— Begin —

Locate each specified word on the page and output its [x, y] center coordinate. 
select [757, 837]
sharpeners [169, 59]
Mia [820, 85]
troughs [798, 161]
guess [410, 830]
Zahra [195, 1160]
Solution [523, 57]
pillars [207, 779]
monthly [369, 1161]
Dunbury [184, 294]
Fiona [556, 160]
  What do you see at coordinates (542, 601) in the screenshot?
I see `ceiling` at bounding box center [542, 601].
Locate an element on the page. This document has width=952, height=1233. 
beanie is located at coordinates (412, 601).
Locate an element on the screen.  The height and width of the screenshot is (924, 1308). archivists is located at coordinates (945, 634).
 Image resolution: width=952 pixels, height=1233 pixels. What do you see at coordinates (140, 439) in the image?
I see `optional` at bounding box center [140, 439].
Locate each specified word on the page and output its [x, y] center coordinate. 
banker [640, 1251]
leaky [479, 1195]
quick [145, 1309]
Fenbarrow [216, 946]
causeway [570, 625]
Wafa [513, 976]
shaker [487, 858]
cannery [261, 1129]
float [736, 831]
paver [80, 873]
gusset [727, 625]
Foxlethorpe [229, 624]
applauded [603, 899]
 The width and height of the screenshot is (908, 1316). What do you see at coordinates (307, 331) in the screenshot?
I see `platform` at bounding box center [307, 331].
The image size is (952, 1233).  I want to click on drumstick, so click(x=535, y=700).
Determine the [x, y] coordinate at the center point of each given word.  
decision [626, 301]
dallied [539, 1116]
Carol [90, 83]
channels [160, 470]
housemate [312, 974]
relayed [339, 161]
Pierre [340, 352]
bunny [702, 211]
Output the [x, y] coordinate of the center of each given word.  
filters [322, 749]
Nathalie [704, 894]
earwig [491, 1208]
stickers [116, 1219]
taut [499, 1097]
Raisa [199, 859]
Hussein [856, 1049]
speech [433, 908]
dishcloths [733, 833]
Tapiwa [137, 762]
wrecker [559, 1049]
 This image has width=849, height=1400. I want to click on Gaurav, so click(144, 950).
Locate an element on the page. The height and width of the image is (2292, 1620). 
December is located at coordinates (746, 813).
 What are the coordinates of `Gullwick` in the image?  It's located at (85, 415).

— End —

# EXERCISE AIM:
Write out again, without any change, the lines of the listing above, from the line containing "Raisa [199, 859]" up to and including the final line of the listing.

# EXERCISE OUTPUT:
Raisa [199, 859]
Hussein [856, 1049]
speech [433, 908]
dishcloths [733, 833]
Tapiwa [137, 762]
wrecker [559, 1049]
 This image has width=849, height=1400. I want to click on Gaurav, so click(144, 950).
Locate an element on the page. The height and width of the image is (2292, 1620). 
December is located at coordinates (746, 813).
 What are the coordinates of `Gullwick` in the image?  It's located at (85, 415).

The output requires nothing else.